Problem to work on: In the entries below, find the lines with the word "HARDCOVER" and copy them.

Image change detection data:
>>>>

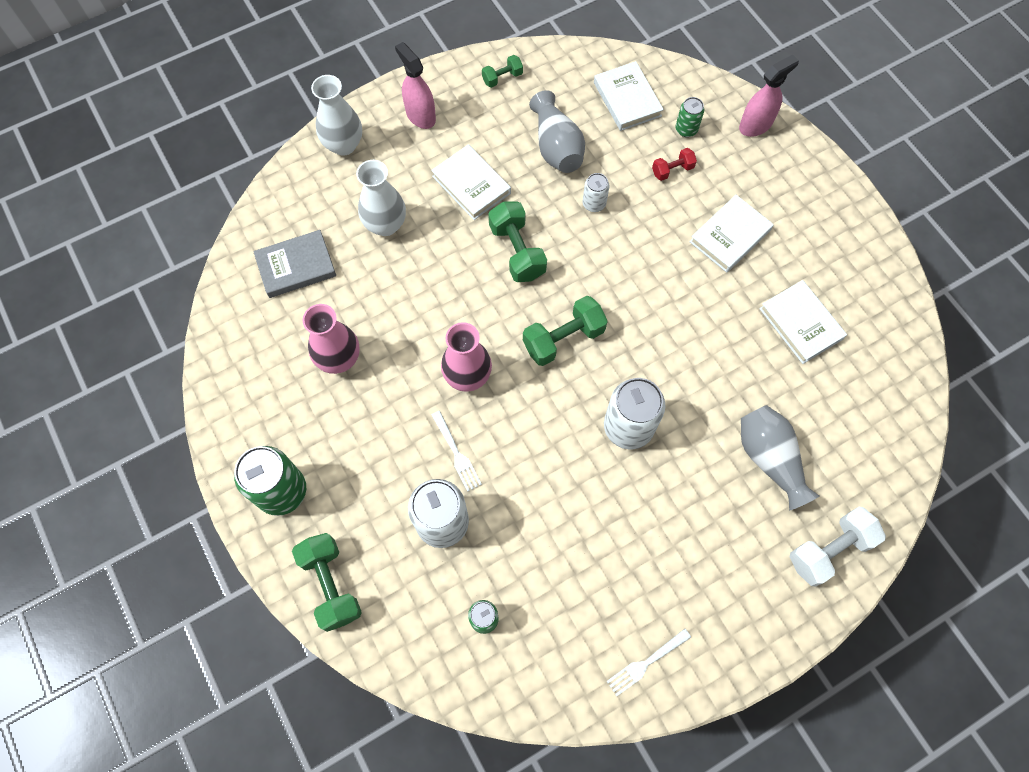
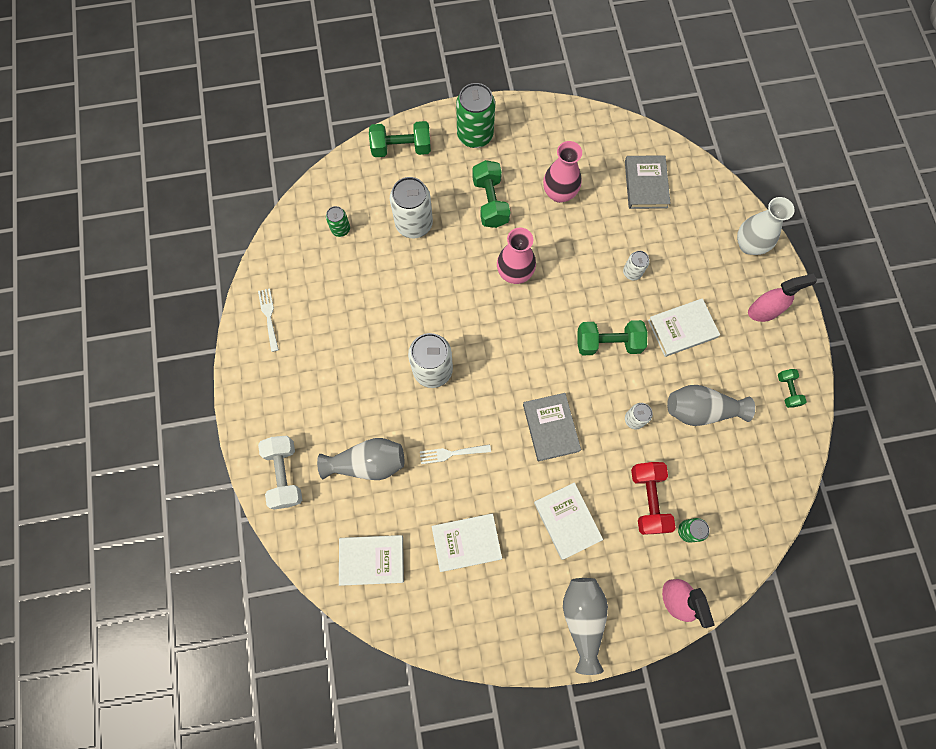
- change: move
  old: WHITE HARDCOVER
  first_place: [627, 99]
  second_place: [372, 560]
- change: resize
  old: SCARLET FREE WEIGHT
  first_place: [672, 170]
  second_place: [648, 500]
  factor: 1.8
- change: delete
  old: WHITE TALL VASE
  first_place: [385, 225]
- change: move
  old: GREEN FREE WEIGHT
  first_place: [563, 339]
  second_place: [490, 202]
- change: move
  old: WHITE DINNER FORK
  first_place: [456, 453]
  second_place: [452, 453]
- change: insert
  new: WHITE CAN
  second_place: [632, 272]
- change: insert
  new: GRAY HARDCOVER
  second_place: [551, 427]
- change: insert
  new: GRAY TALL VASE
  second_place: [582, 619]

<<<<

Solution for this task:
  old: WHITE HARDCOVER
  new: GRAY HARDCOVER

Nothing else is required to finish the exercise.